● **Exercise requirements**
Look below for the line that has "camera: 15 degrees left, 0 degrees up". Set down the lines from there through the line that has "(379, 389) = (419, 442): red", exactly as written.

● **Entries shown**
§

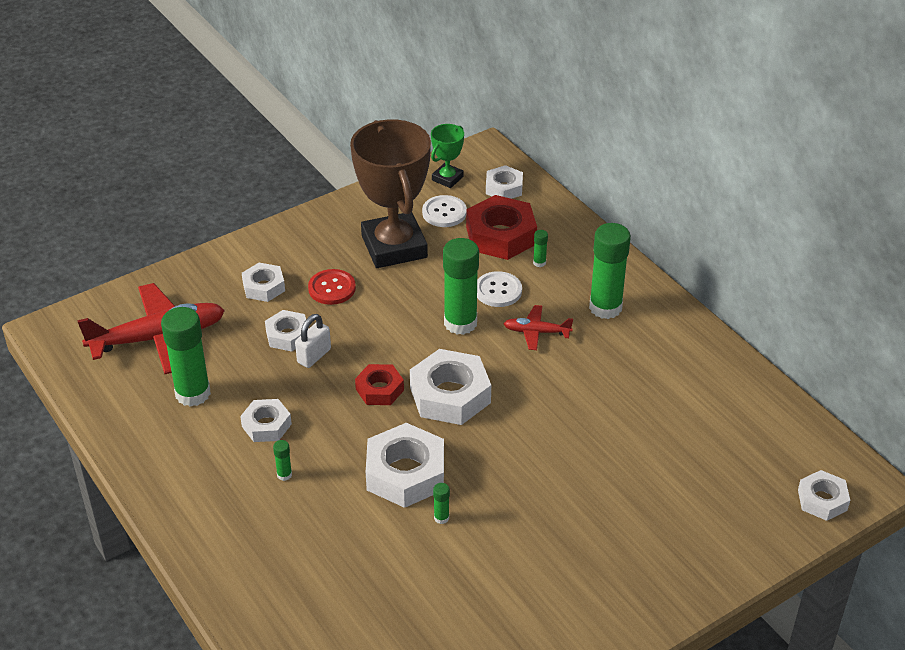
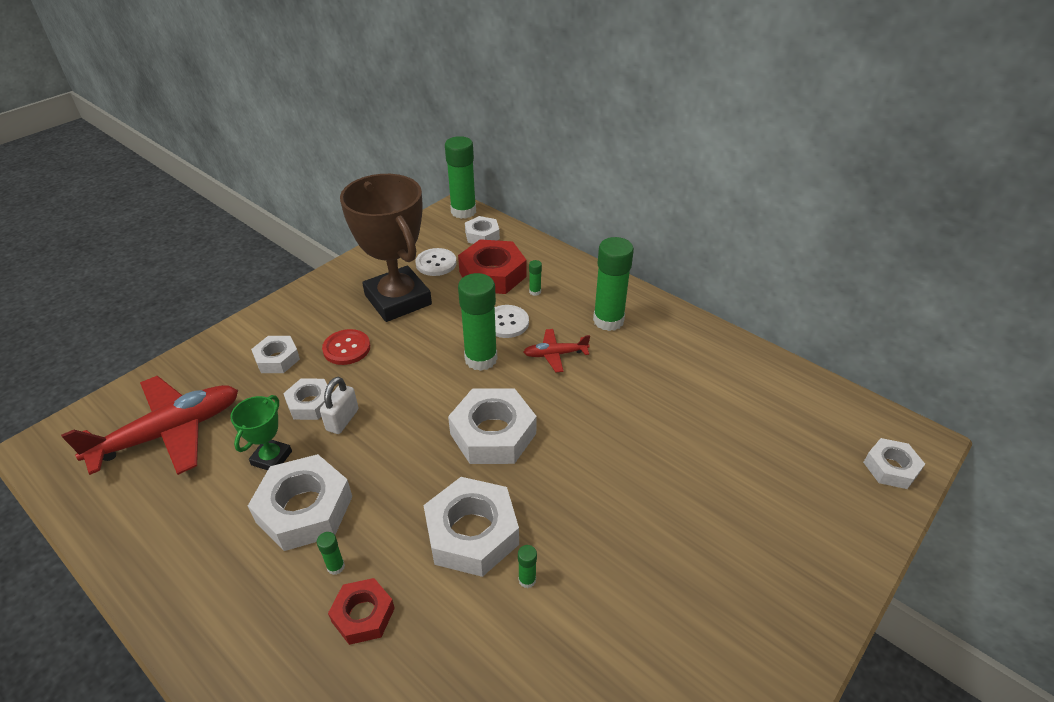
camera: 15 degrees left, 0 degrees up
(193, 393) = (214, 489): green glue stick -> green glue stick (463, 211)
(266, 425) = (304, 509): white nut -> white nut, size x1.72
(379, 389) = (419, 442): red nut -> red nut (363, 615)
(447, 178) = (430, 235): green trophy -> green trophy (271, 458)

§

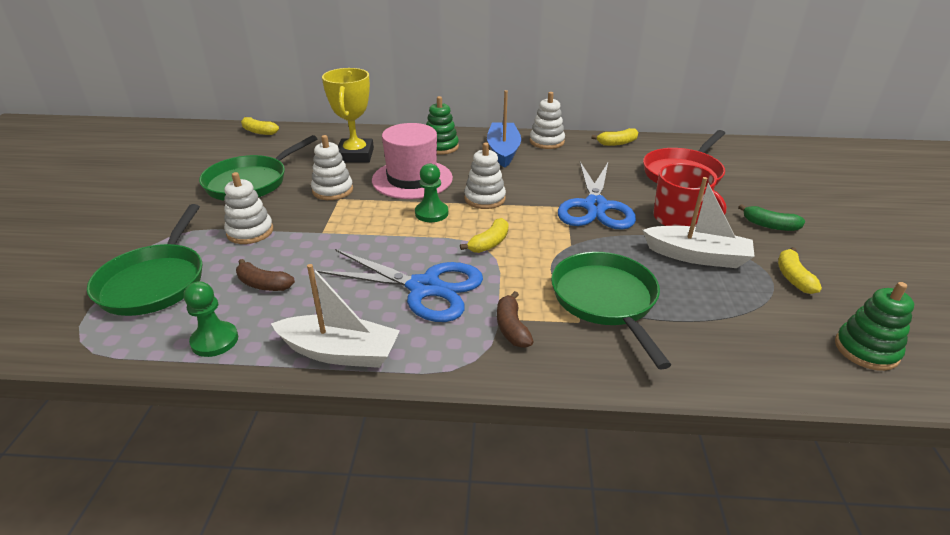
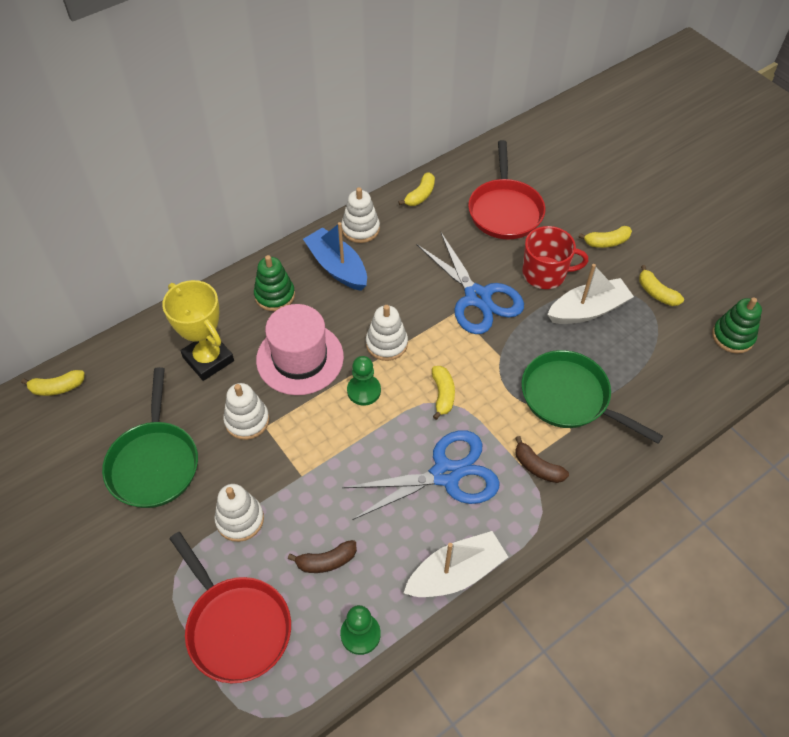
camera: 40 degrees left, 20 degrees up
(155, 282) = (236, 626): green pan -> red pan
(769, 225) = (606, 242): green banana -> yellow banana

§

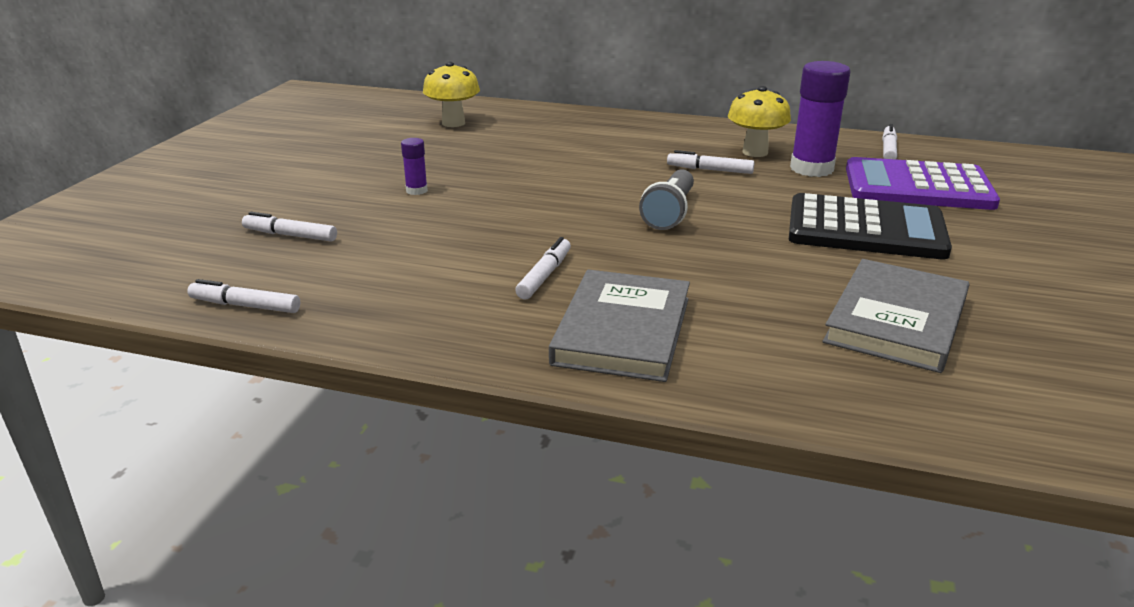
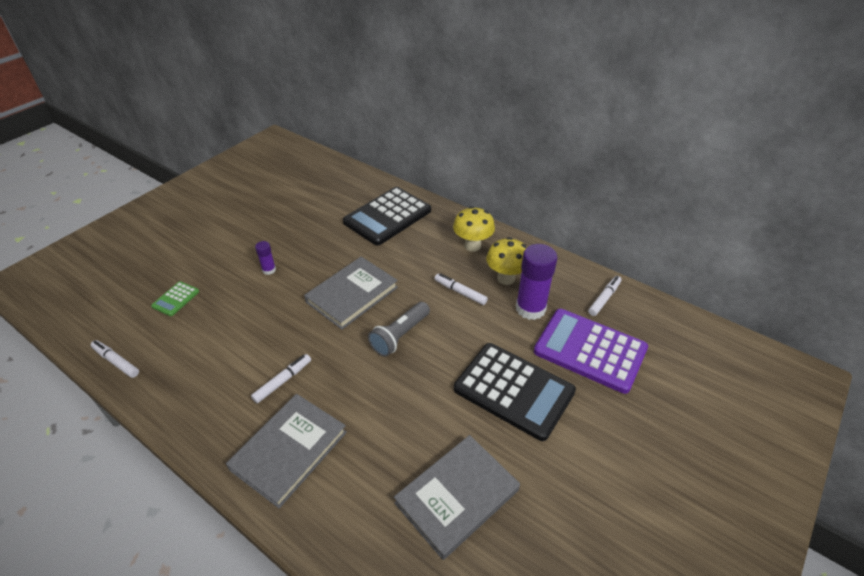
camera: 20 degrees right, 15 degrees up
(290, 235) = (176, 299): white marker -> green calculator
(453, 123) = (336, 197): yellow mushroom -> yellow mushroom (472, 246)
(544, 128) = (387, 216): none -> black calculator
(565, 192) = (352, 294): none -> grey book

§

● **Answer for this exercise**
camera: 15 degrees left, 0 degrees up
(193, 393) = (214, 489): green glue stick -> green glue stick (463, 211)
(266, 425) = (304, 509): white nut -> white nut, size x1.72
(379, 389) = (419, 442): red nut -> red nut (363, 615)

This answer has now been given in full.